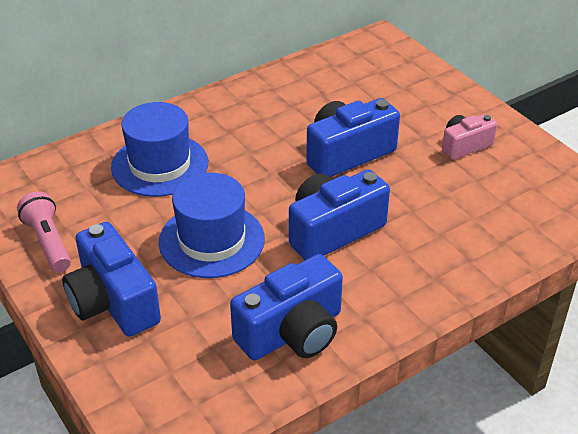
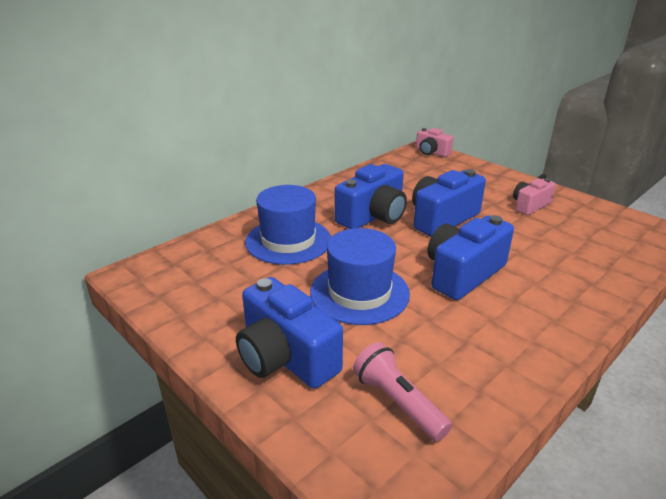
camera: 10 degrees left, 10 degrees down
(48, 242) = (203, 311): pink flashlight -> pink flashlight (397, 402)
(292, 332) = (475, 363): blue camera -> blue camera (373, 216)
(387, 45) = (431, 152): none -> pink camera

------------------------------------------------

For this exercise, write out the listing verbatim and leave every image out.

Answer box
camera: 10 degrees left, 10 degrees down
(48, 242) = (203, 311): pink flashlight -> pink flashlight (397, 402)
(292, 332) = (475, 363): blue camera -> blue camera (373, 216)
(387, 45) = (431, 152): none -> pink camera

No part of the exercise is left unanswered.